### WHAT NEEDS TO BE DONE
The answer must be every entry below, word for word, with the pictures left out.

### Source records
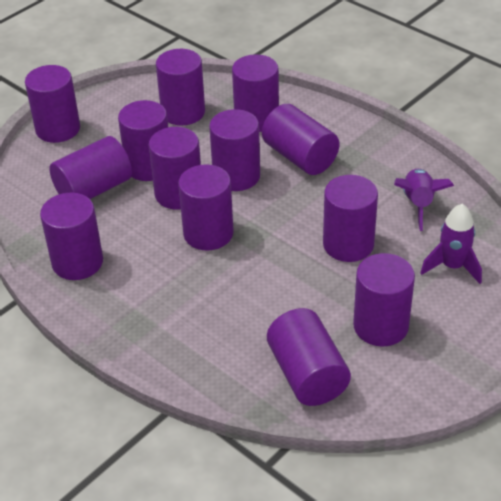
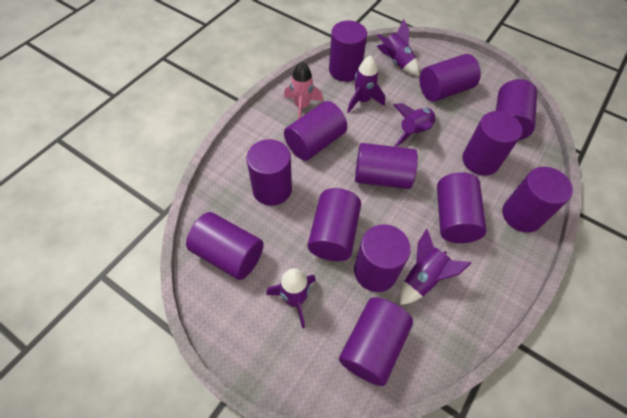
pink rocket: 0 -> 1
purple rocket: 2 -> 5

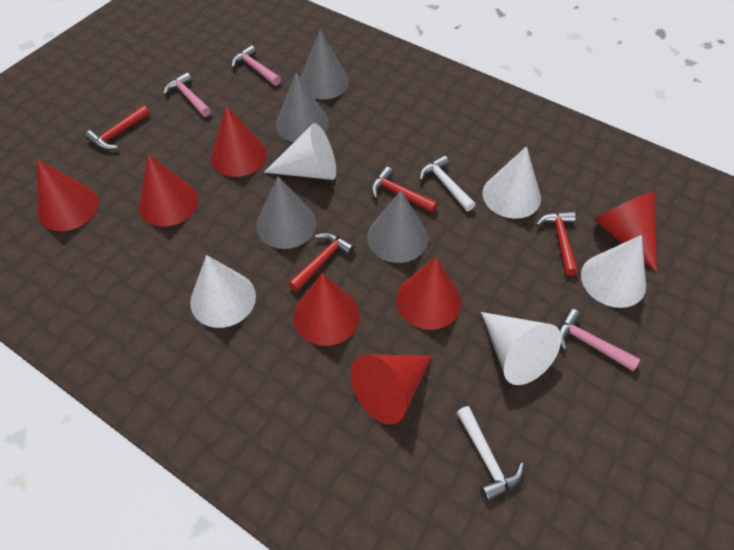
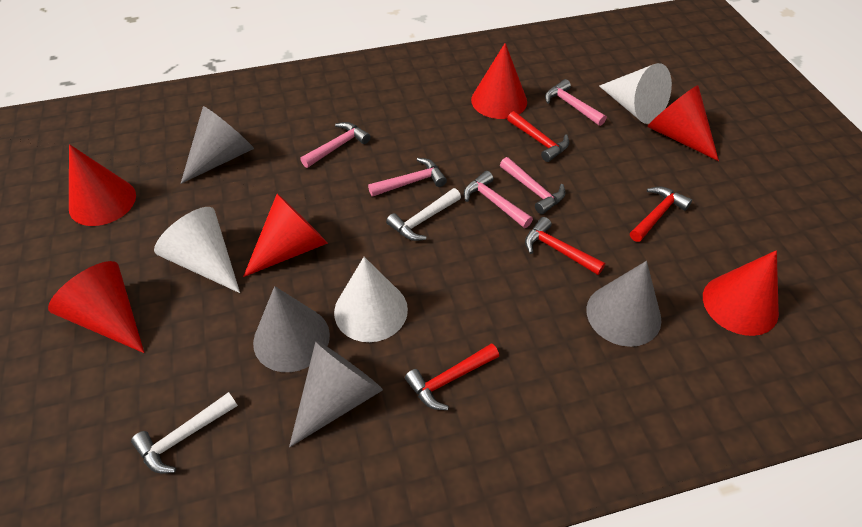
pink hammer: 3 -> 5
red cone: 7 -> 6
white cone: 5 -> 3

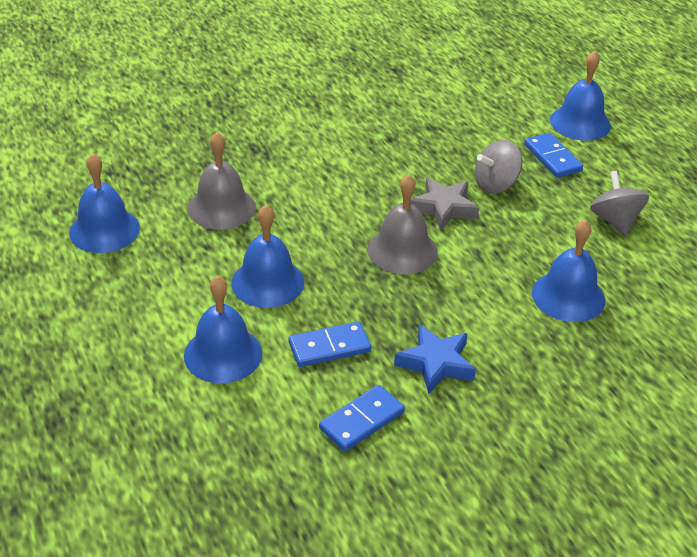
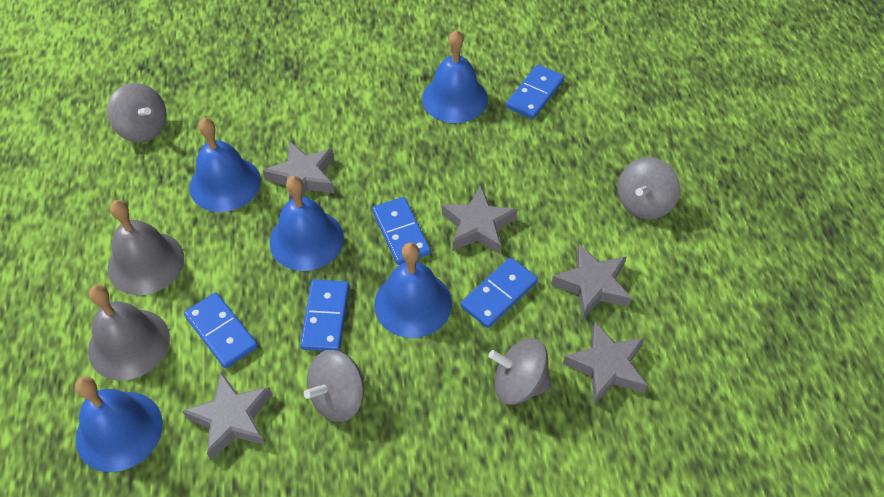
blue domino: 3 -> 5
blue star: 1 -> 0
grey spinning top: 2 -> 4
grey star: 1 -> 5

### TASK ANSWER
pink rocket: 0 -> 1
purple rocket: 2 -> 5

pink hammer: 3 -> 5
red cone: 7 -> 6
white cone: 5 -> 3

blue domino: 3 -> 5
blue star: 1 -> 0
grey spinning top: 2 -> 4
grey star: 1 -> 5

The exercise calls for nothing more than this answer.